Dataset content ▸
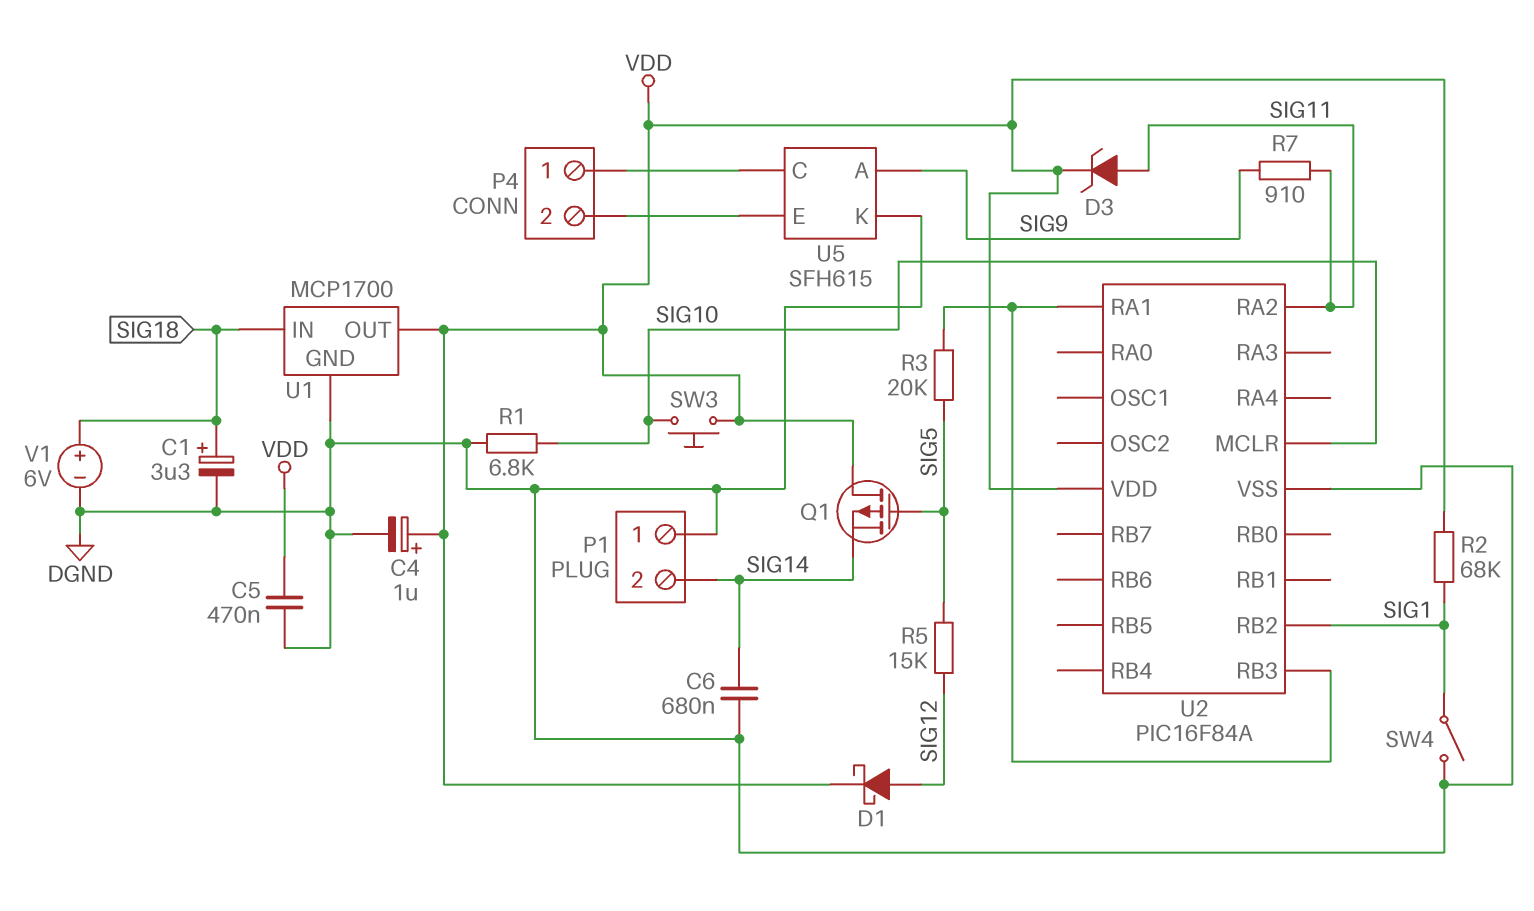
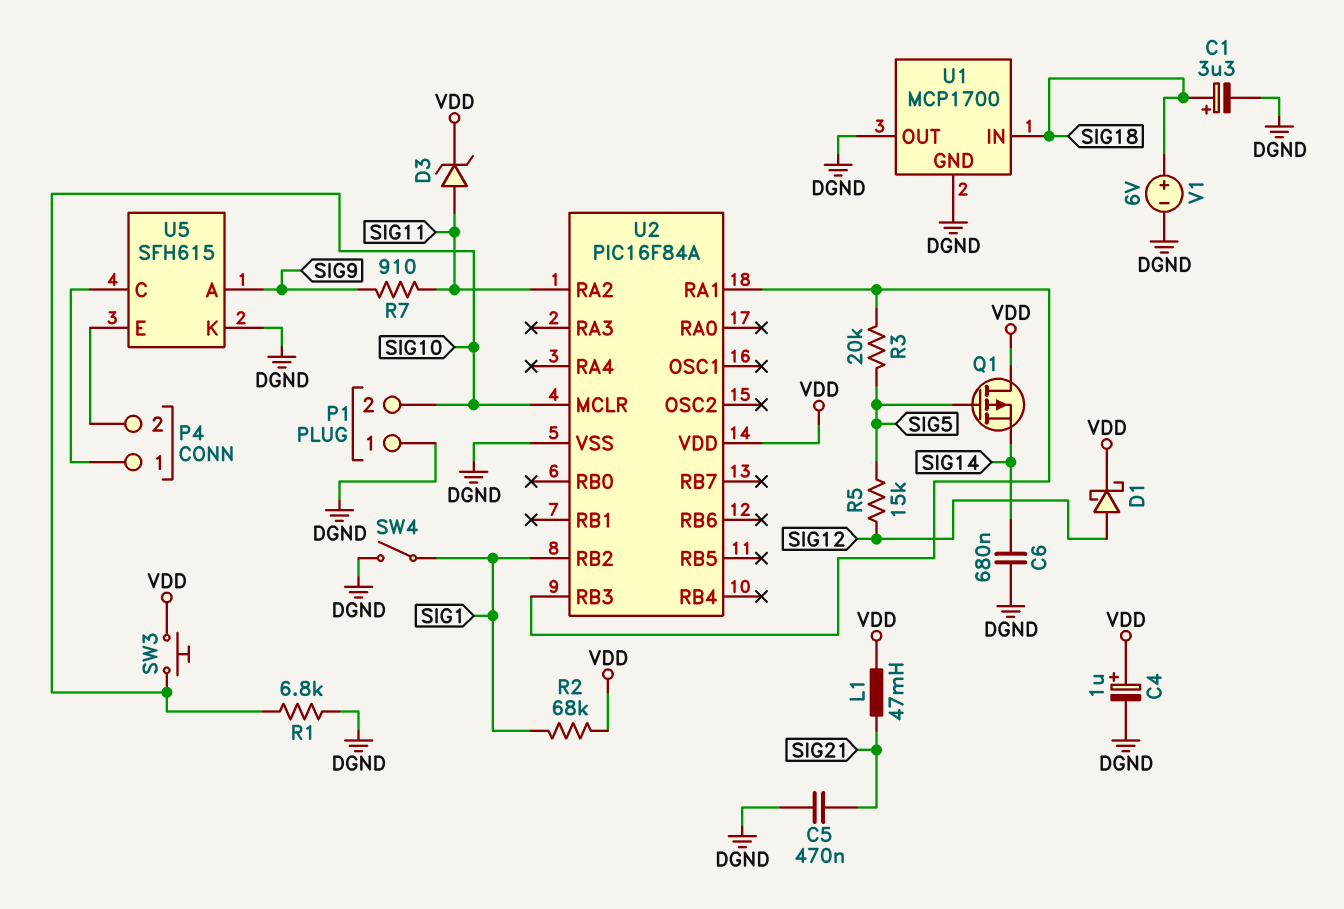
C5: 470nF (DGND, VDD) -> 470nF (DGND, SIG21)
L1: none -> 47mH (SIG21, VDD)
P1 pin 2: SIG14 -> SIG10
U1 pin OUT: VDD -> DGND

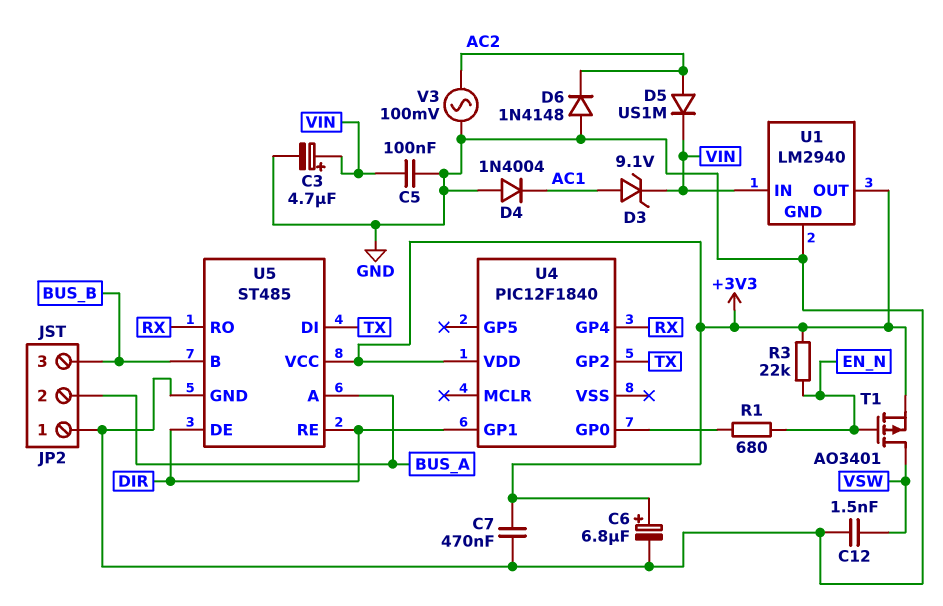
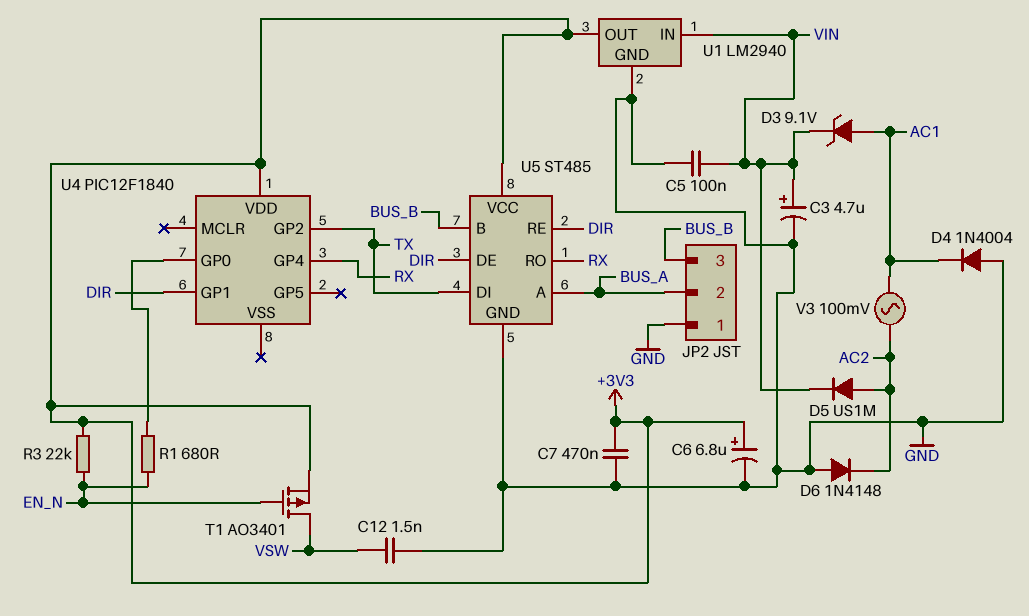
V3: AC 100mV (AC2, GND) -> AC 100mV (AC1, AC2)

Exercise prompt ▸
Leaving aside the images, write out the entries above word for word.

Finished task ▸
C5: 470nF (DGND, VDD) -> 470nF (DGND, SIG21)
L1: none -> 47mH (SIG21, VDD)
P1 pin 2: SIG14 -> SIG10
U1 pin OUT: VDD -> DGND

V3: AC 100mV (AC2, GND) -> AC 100mV (AC1, AC2)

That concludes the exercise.